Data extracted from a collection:
=== Begin Enclosure ===

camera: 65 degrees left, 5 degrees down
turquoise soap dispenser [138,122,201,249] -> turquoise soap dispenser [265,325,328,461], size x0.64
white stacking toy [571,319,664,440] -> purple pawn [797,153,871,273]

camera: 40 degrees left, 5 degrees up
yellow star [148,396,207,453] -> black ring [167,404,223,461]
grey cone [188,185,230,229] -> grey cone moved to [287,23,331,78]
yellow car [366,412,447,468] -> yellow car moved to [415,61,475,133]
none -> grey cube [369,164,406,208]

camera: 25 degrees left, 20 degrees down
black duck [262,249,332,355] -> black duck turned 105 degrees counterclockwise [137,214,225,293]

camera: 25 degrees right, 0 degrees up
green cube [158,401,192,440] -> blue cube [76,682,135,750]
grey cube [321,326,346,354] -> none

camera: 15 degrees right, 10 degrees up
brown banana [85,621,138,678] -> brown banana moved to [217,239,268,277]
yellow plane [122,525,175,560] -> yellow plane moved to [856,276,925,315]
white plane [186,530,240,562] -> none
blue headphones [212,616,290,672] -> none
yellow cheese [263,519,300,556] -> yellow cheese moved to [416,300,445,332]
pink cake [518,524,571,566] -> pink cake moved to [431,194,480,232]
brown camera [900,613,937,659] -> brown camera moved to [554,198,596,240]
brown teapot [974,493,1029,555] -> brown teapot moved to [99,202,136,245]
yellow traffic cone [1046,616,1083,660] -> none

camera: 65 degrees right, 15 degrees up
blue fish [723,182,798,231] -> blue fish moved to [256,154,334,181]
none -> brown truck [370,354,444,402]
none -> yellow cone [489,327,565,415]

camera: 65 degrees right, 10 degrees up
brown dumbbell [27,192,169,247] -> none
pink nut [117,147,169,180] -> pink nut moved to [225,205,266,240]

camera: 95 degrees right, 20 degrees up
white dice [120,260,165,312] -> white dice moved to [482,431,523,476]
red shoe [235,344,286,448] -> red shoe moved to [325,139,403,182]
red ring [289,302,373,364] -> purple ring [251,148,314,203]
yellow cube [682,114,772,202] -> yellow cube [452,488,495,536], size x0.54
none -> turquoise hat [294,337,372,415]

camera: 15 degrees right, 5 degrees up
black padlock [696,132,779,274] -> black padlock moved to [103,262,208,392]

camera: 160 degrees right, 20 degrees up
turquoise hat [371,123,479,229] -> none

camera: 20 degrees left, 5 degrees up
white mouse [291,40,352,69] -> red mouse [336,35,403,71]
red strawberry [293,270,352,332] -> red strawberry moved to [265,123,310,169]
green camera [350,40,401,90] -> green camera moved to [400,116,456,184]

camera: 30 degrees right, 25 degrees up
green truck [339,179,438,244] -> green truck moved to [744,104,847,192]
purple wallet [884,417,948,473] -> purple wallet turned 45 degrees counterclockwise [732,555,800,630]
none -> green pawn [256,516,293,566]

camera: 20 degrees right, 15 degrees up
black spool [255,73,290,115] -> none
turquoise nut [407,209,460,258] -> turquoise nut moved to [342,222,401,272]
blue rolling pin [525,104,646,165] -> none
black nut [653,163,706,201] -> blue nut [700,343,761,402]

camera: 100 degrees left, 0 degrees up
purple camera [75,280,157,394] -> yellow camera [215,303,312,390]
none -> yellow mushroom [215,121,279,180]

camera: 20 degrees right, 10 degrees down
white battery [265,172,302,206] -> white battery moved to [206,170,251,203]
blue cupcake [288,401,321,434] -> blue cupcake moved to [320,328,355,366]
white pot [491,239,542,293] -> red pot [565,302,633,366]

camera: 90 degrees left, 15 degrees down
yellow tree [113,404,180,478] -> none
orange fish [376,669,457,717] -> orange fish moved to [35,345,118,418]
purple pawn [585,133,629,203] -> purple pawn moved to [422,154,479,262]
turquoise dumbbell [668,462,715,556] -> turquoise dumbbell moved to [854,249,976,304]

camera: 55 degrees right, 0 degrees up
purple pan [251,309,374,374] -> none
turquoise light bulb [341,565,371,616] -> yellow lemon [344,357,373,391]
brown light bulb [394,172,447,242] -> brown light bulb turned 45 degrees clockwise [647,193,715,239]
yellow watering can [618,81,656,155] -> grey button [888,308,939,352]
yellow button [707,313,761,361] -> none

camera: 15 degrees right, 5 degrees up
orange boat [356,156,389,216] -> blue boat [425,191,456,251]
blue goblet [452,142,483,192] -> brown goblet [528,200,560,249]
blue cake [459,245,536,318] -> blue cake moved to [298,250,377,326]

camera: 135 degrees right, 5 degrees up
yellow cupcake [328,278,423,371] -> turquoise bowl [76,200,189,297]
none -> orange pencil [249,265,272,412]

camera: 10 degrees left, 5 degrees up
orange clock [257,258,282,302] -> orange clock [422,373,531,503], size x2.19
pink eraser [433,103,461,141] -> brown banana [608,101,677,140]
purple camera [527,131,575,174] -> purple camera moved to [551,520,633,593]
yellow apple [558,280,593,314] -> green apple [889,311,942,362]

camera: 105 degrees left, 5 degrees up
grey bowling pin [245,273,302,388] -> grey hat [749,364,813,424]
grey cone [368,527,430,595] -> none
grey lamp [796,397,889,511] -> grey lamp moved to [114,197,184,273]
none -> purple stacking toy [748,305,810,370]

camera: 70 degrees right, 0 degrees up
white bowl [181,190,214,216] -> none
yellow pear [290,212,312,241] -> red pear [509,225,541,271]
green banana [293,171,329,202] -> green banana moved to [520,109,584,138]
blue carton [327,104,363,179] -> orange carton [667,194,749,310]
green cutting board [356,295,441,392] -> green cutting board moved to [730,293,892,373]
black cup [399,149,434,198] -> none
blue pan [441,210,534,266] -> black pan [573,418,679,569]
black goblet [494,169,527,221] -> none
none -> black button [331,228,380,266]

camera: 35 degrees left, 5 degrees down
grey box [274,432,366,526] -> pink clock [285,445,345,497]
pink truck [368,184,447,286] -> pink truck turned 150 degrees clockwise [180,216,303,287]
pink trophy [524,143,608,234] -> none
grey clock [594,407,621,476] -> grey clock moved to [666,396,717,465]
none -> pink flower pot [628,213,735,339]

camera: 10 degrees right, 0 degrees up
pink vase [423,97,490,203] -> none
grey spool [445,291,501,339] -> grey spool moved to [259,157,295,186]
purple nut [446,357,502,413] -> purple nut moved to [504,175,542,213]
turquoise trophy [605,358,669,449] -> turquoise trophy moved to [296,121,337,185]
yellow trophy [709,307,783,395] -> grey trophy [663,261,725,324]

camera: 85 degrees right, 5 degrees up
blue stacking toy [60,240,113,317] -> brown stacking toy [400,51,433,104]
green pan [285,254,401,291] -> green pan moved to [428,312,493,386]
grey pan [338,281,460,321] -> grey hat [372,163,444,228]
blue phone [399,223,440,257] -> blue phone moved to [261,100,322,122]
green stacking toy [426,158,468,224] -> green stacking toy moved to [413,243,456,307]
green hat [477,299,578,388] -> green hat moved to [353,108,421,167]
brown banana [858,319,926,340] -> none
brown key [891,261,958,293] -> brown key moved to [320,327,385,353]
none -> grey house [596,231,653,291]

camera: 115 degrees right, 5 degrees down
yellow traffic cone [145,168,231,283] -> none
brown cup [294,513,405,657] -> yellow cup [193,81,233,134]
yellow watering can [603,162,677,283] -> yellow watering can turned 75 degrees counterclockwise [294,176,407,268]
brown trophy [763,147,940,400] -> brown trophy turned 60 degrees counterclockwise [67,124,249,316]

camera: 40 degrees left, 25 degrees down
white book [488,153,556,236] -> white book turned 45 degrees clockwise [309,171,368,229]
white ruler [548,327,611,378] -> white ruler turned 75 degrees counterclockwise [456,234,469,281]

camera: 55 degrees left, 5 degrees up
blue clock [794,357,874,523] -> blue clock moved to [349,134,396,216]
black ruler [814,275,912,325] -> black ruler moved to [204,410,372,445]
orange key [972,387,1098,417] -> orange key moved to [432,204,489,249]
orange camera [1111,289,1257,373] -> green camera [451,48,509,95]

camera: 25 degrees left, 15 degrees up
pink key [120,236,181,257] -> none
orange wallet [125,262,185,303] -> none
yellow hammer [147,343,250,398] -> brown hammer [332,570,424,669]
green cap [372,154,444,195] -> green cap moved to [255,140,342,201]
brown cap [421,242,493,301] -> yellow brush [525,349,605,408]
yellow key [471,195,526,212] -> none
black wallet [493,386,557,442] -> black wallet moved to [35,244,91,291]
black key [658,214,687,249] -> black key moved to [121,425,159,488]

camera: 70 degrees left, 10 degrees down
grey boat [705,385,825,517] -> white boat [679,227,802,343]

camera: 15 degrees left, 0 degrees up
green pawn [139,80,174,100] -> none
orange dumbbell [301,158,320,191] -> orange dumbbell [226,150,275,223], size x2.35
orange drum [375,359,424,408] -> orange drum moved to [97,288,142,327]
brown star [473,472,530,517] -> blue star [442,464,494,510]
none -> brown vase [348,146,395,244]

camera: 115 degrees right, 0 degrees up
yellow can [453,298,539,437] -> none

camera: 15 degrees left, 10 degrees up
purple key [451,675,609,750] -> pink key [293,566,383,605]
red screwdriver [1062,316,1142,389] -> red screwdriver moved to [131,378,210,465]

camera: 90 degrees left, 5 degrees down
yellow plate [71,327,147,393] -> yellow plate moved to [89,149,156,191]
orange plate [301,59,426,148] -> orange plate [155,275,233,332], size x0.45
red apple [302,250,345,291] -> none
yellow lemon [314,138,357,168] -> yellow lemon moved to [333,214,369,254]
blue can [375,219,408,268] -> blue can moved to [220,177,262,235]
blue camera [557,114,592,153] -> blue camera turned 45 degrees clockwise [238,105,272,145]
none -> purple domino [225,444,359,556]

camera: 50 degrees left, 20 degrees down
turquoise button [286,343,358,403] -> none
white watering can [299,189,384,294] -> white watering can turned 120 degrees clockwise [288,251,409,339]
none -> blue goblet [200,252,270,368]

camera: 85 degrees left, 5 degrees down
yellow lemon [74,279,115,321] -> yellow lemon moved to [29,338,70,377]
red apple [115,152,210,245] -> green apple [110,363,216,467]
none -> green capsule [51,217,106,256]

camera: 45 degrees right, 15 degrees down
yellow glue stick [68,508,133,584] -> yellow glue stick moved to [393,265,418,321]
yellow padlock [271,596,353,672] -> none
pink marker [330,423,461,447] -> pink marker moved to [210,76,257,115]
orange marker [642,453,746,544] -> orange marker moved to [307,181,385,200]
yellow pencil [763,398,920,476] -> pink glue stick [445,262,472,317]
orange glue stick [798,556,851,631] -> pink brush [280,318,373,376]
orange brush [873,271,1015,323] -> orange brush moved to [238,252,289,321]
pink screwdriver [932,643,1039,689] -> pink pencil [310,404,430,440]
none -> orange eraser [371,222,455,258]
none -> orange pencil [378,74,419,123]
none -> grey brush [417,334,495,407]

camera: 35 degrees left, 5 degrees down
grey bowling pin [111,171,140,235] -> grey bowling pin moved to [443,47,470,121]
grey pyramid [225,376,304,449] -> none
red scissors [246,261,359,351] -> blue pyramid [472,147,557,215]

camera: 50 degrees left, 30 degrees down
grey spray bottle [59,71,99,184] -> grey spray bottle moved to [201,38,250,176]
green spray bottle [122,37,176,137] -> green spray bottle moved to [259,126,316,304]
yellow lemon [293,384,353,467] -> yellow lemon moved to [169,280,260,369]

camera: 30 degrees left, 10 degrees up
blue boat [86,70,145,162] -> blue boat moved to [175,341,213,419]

=== End Enclosure ===

*Work to complete*. Considering only the data above, return the lines in which "cube" occurs.

*The completed task*.
none -> grey cube [369,164,406,208]
green cube [158,401,192,440] -> blue cube [76,682,135,750]
grey cube [321,326,346,354] -> none
yellow cube [682,114,772,202] -> yellow cube [452,488,495,536], size x0.54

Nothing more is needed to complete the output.